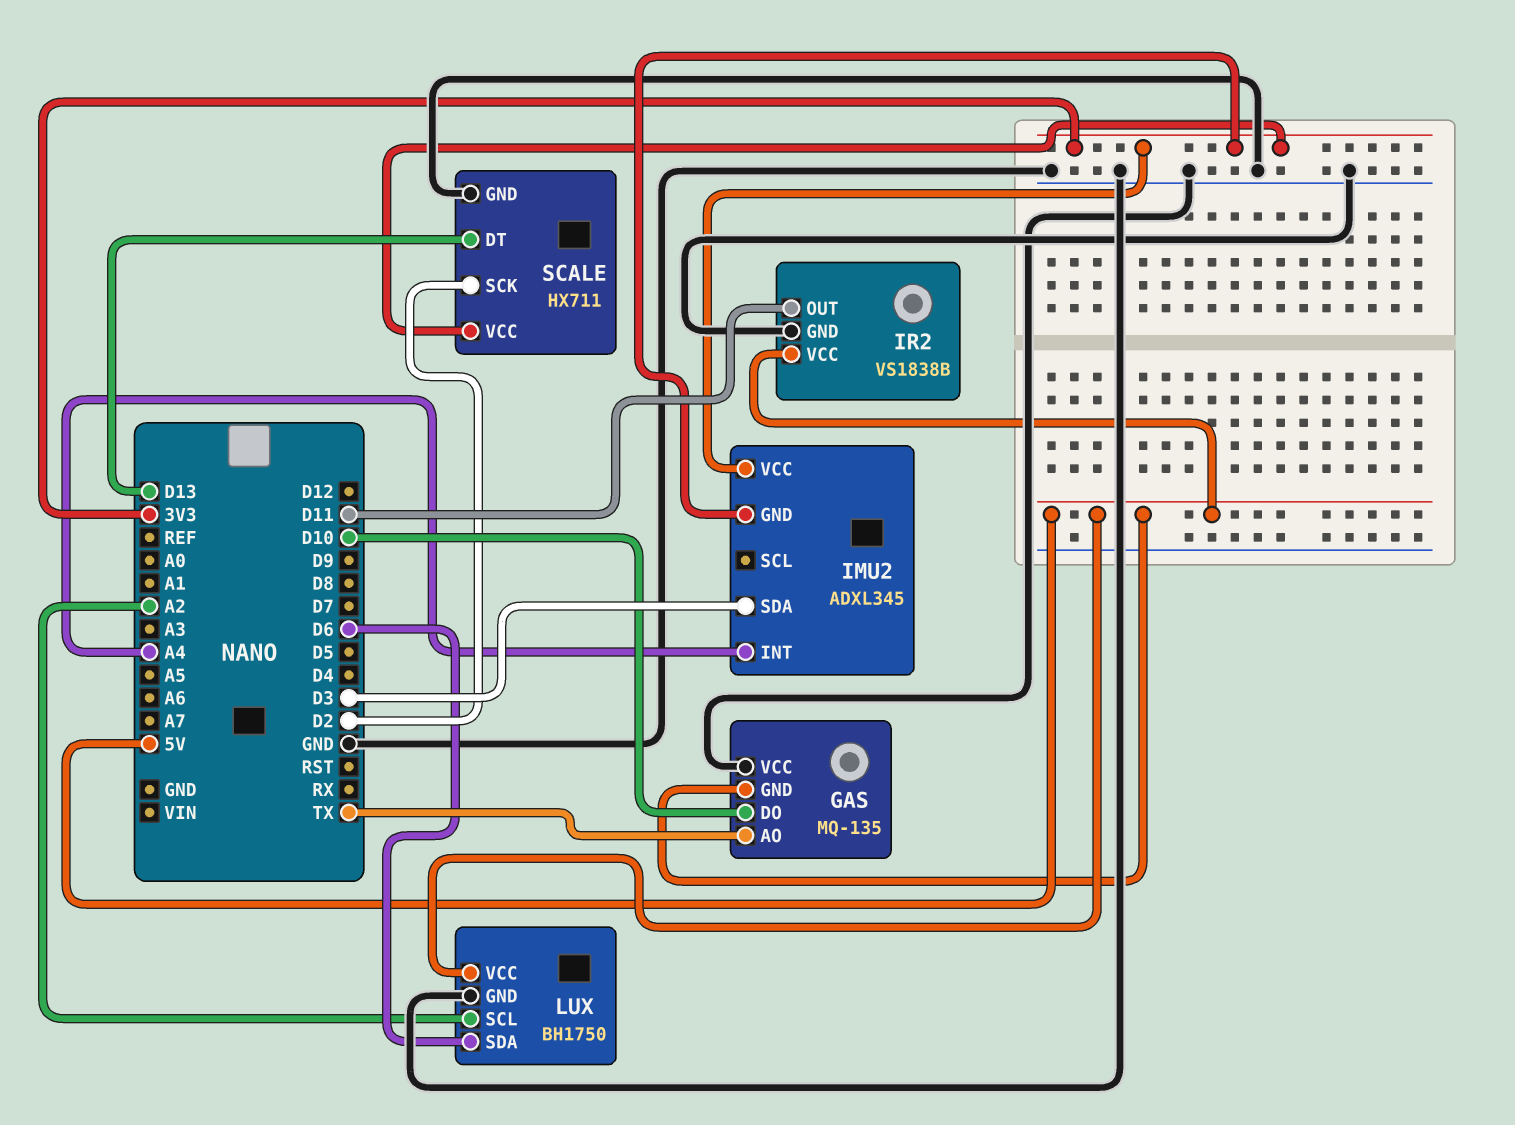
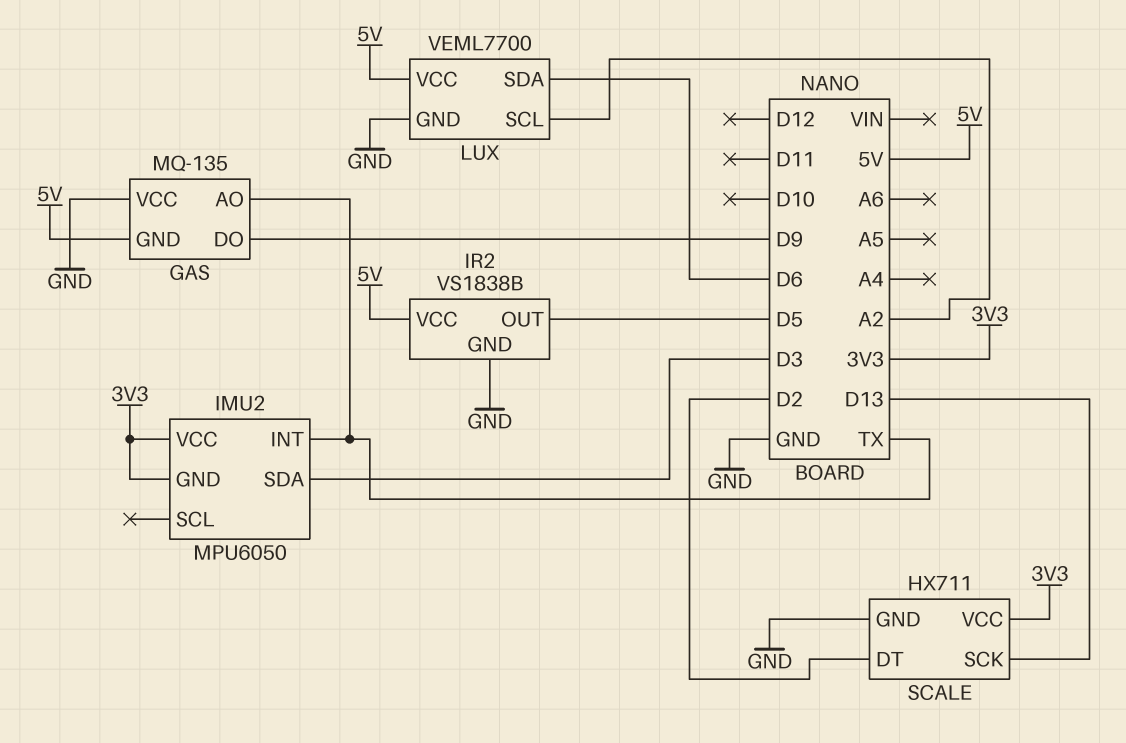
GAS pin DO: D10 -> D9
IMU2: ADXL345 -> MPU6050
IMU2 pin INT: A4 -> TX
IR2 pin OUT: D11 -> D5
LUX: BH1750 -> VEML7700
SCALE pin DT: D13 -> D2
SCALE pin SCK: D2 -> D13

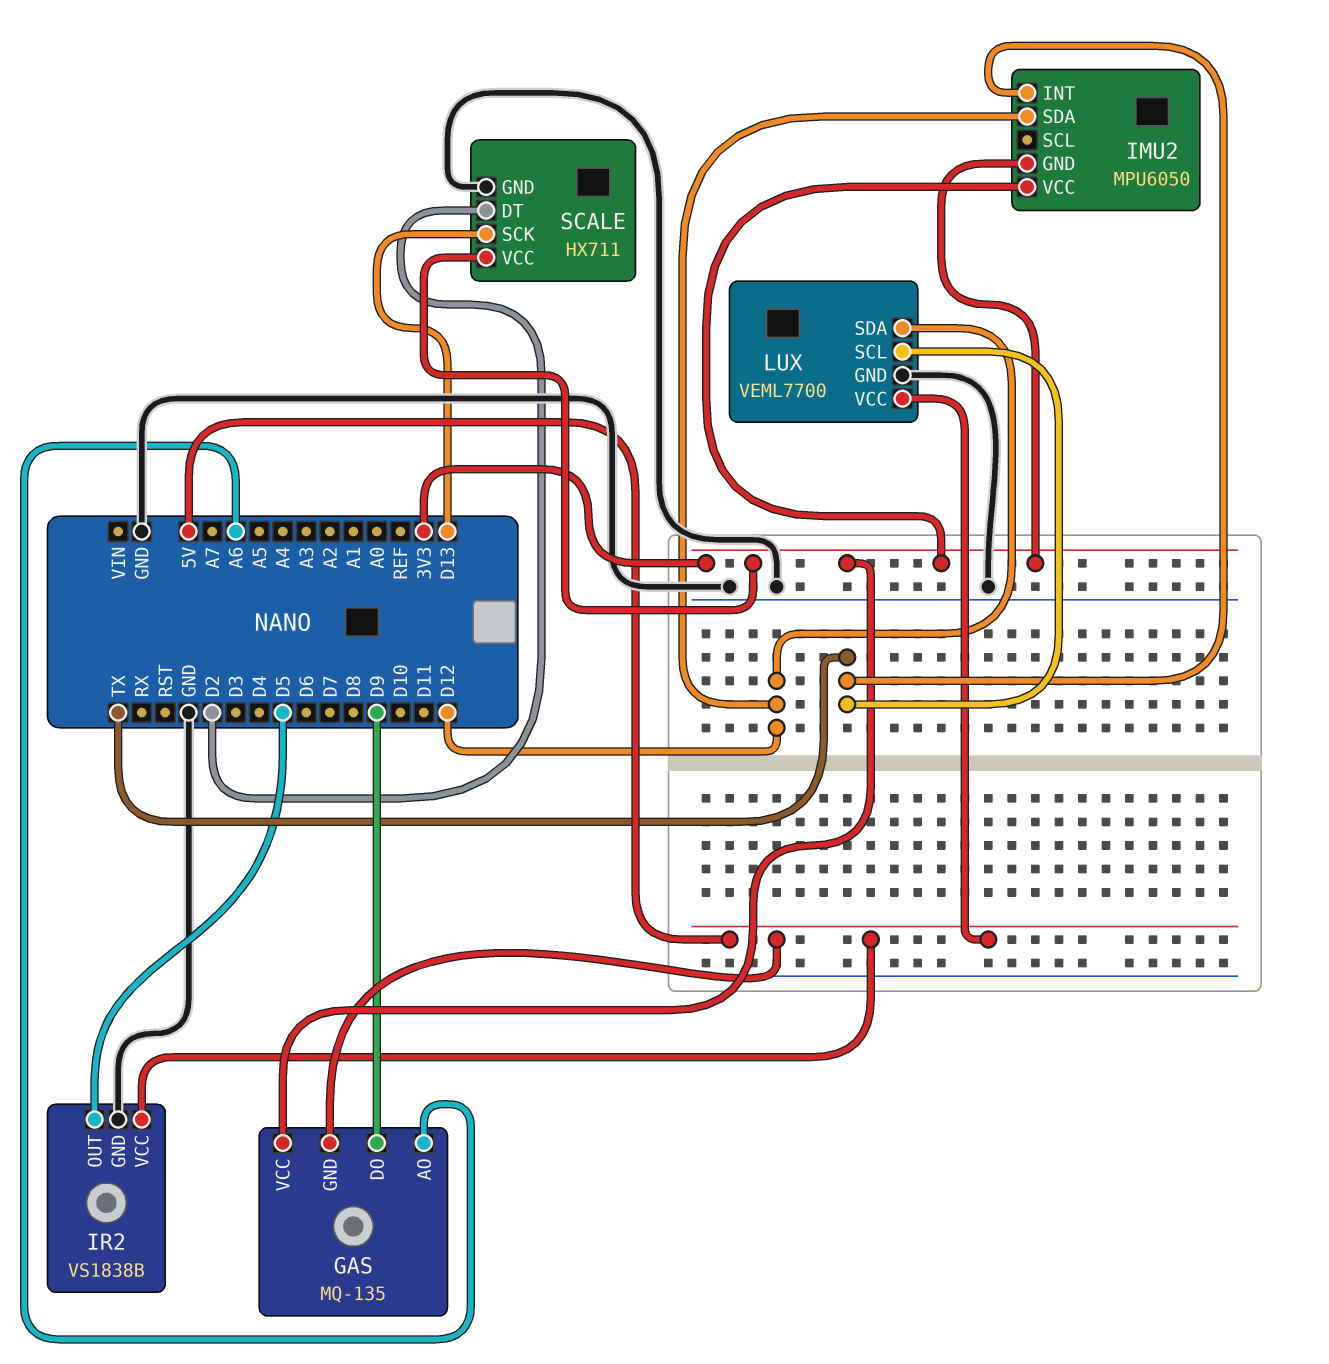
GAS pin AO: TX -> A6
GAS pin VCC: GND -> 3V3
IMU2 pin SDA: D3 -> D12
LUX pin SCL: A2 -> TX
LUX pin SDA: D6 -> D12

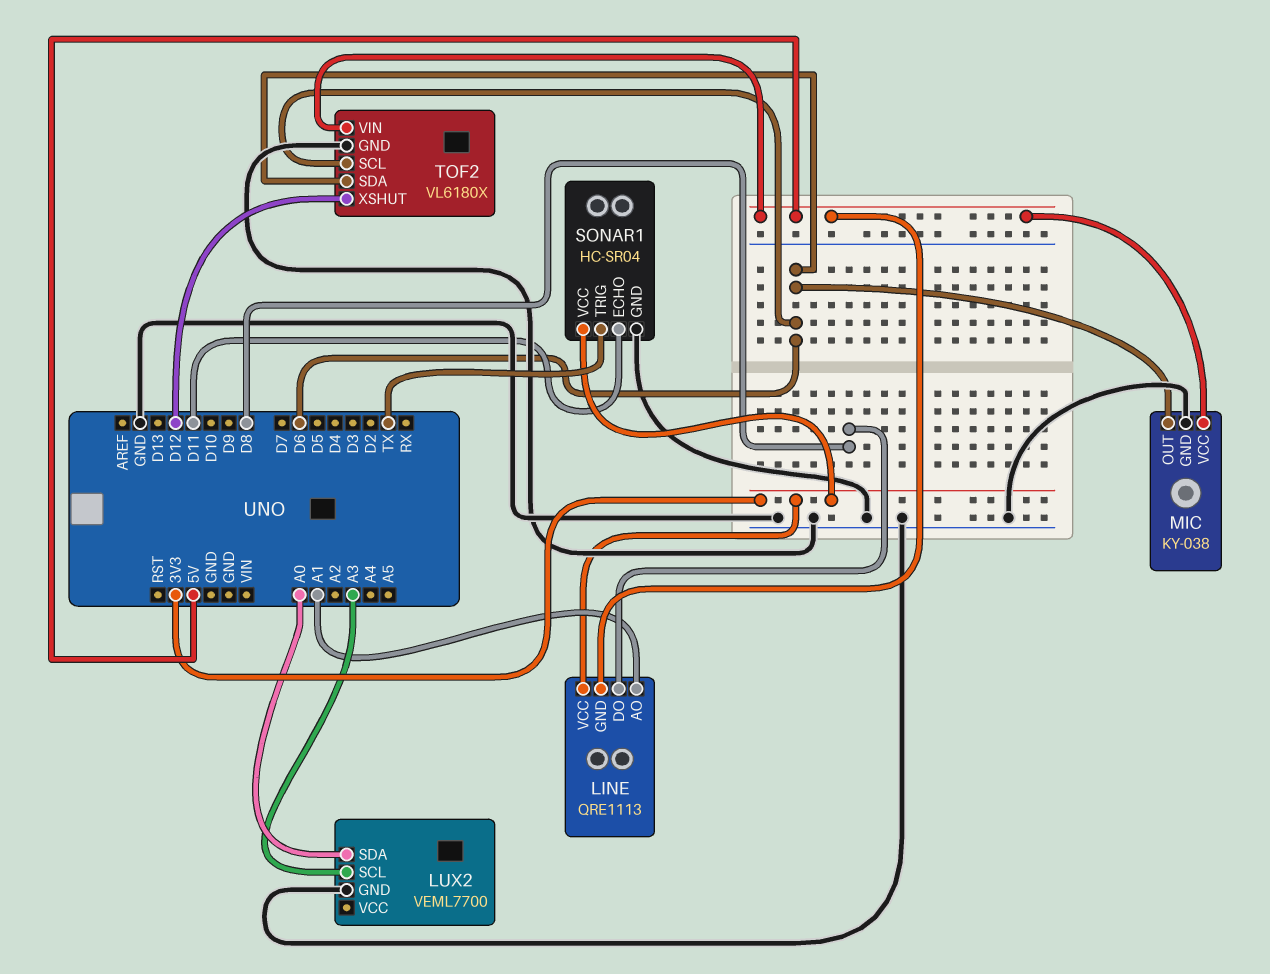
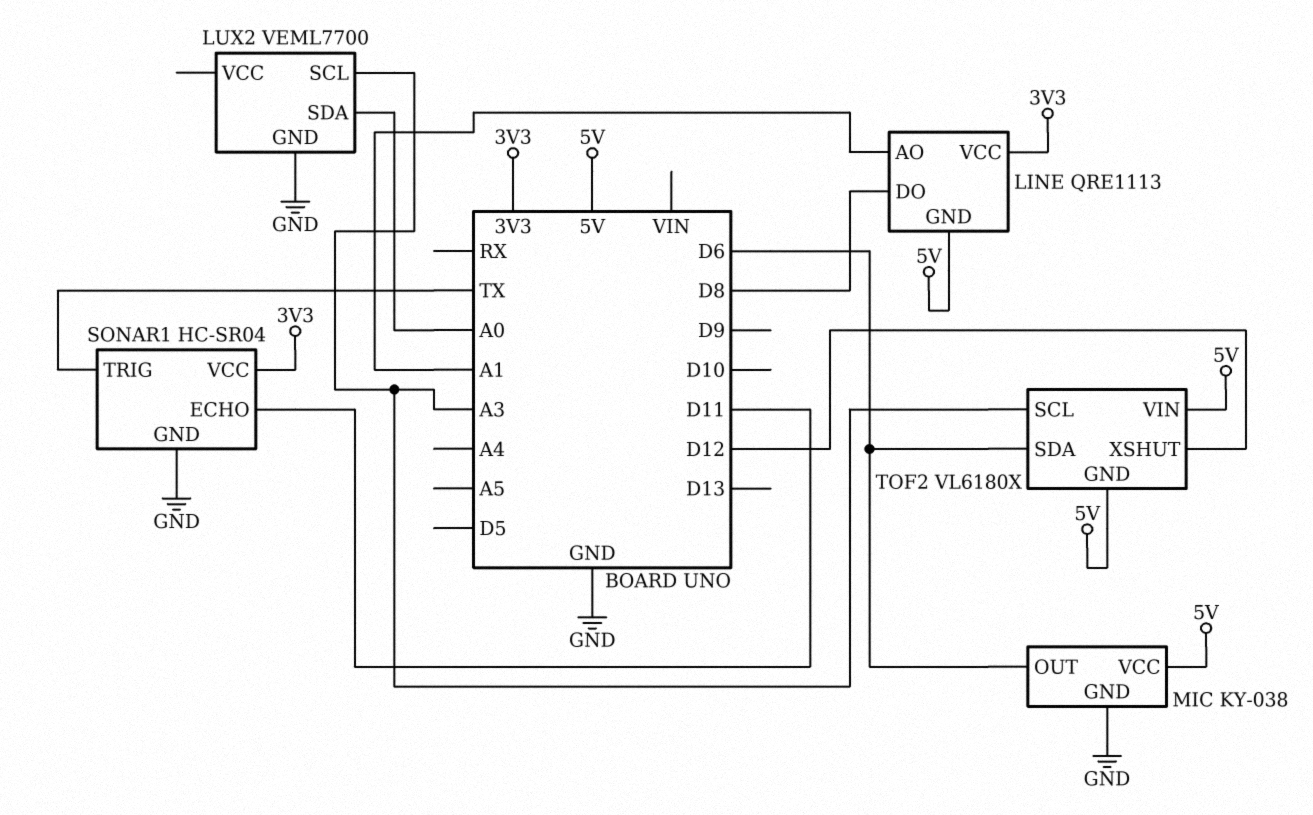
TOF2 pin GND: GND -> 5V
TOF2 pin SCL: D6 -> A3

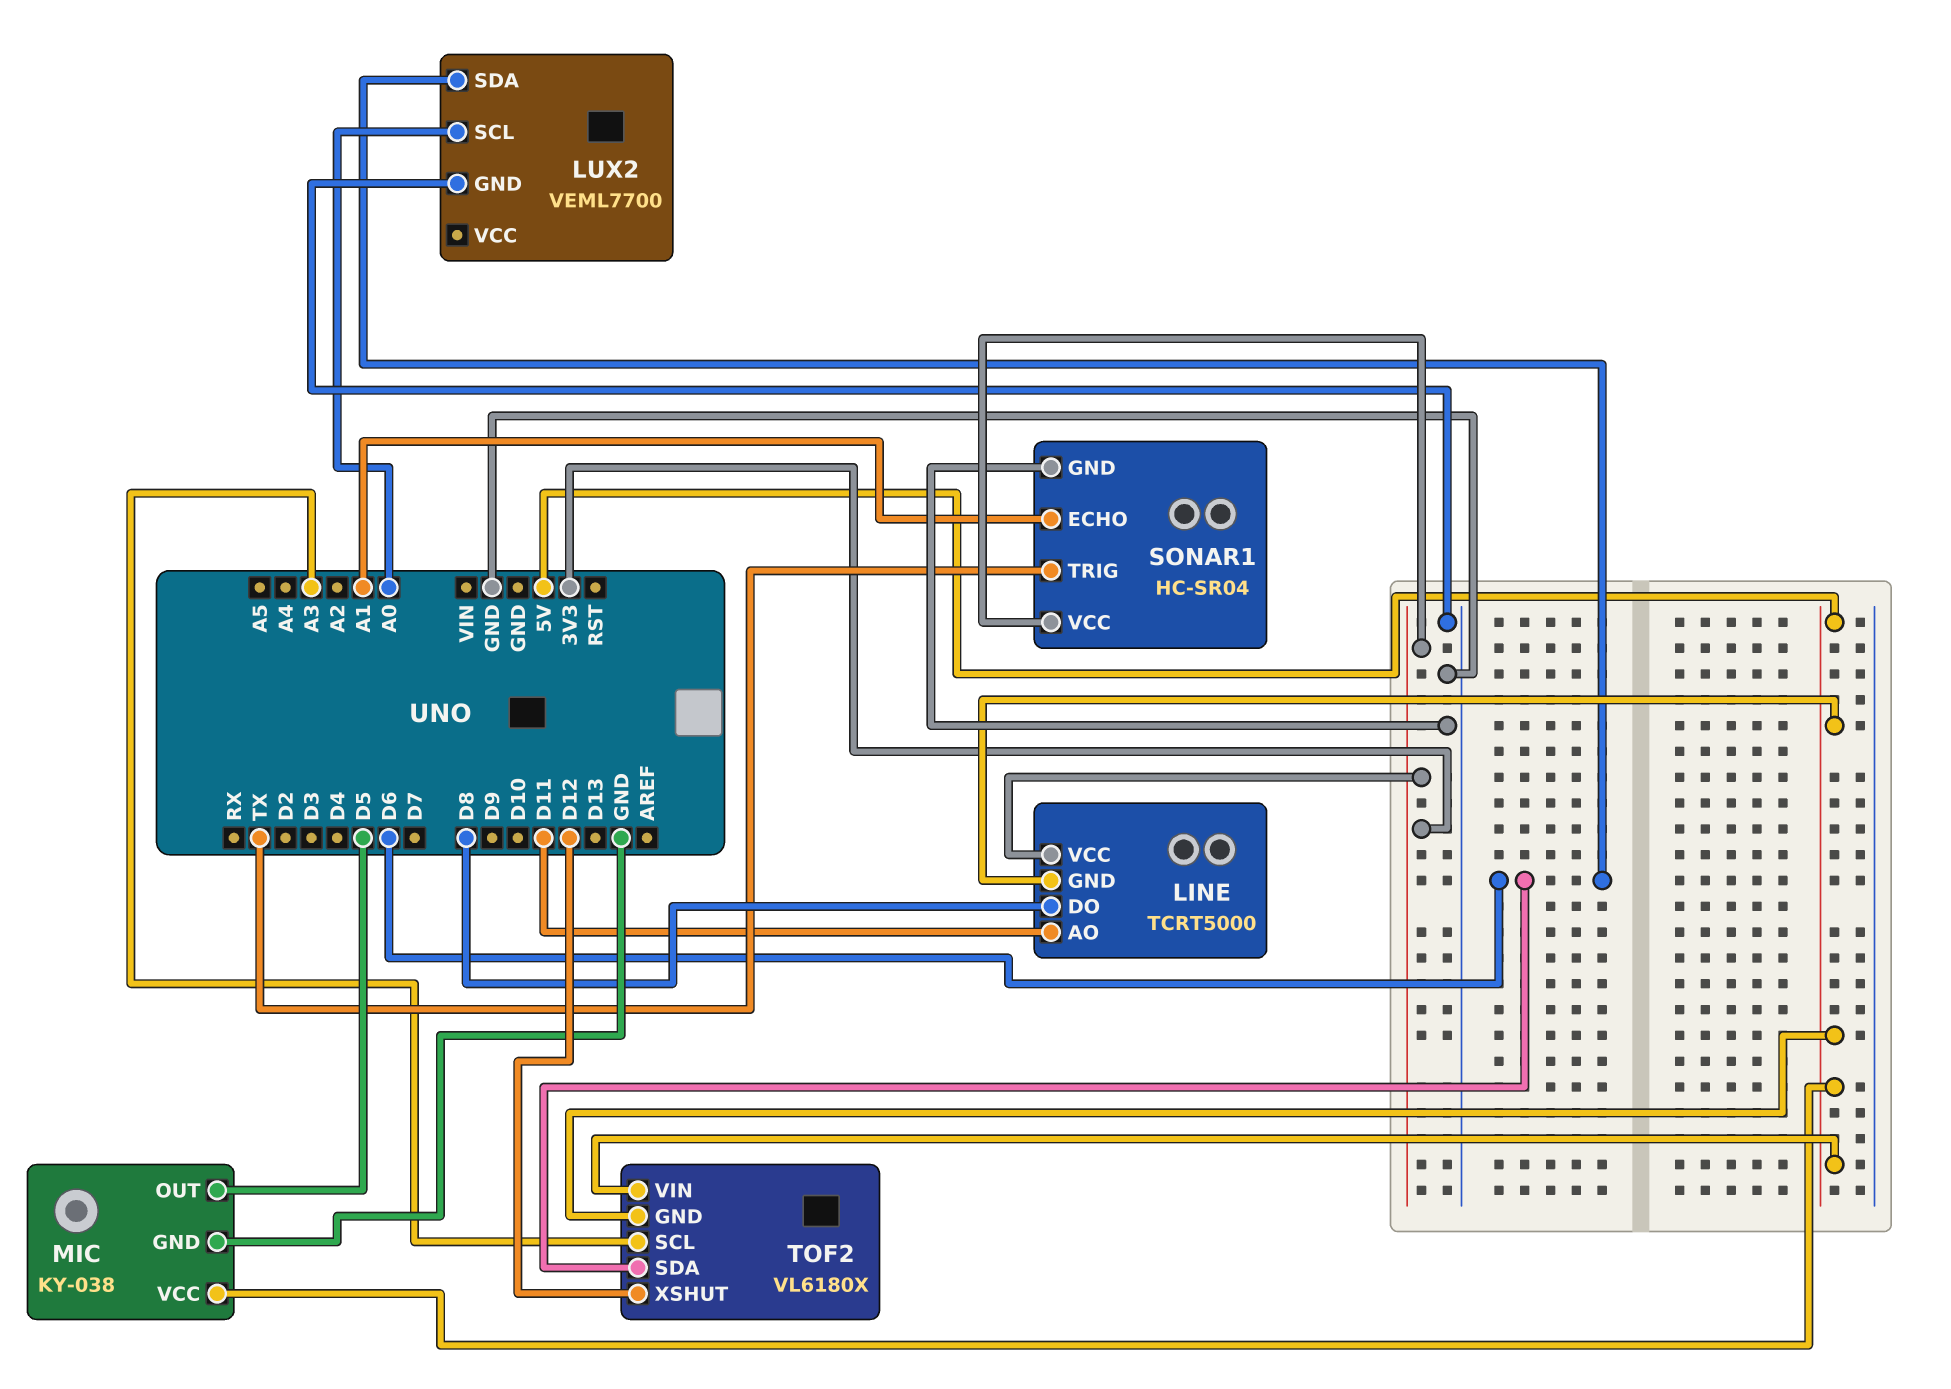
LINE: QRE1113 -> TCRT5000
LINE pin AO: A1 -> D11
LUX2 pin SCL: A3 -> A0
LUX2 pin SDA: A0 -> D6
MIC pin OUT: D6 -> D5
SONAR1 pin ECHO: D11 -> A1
# # #
* **Task prompt**:
Everything from the line containing "LUX2 pin SCL: A3 -> A0" to the end of the listing above must be returned exactly. Both end lines belong in it.

* **Task response**:
LUX2 pin SCL: A3 -> A0
LUX2 pin SDA: A0 -> D6
MIC pin OUT: D6 -> D5
SONAR1 pin ECHO: D11 -> A1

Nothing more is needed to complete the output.